[DATA EXTRACT — start]

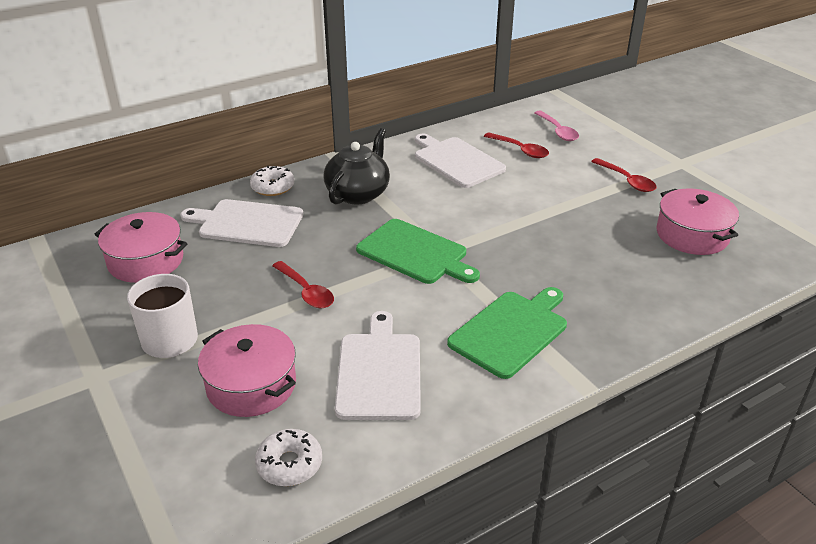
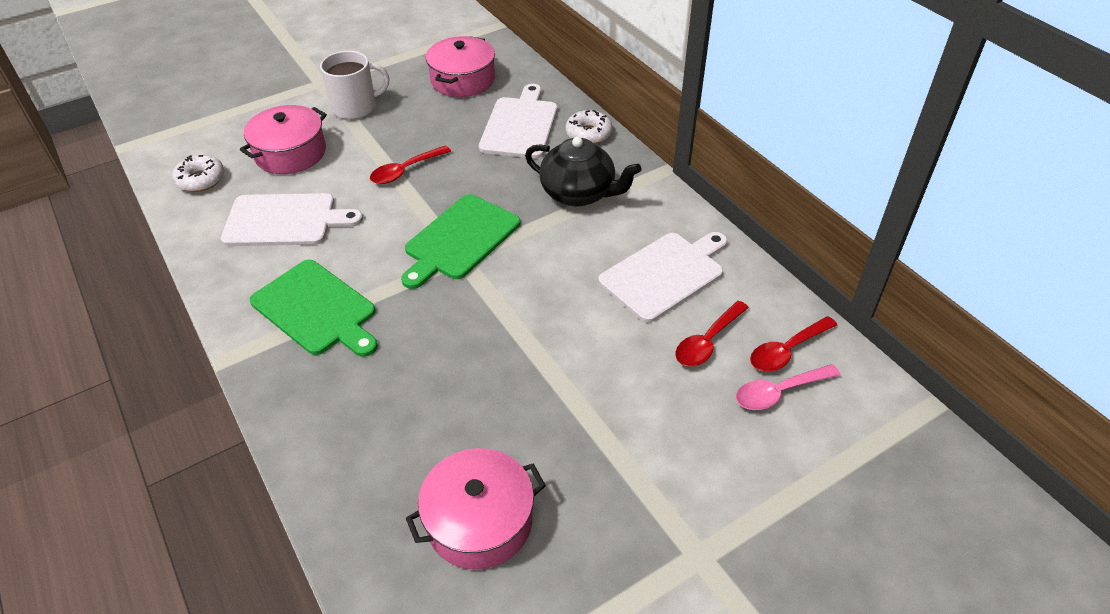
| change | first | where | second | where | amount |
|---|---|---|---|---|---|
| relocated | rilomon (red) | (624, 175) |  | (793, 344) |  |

[DATA EXTRACT — finish]

TASK TO COMPLETE:
Could the material above be given again exactly, pictures excluded?

REPLY:
| change | first | where | second | where | amount |
|---|---|---|---|---|---|
| relocated | rilomon (red) | (624, 175) |  | (793, 344) |  |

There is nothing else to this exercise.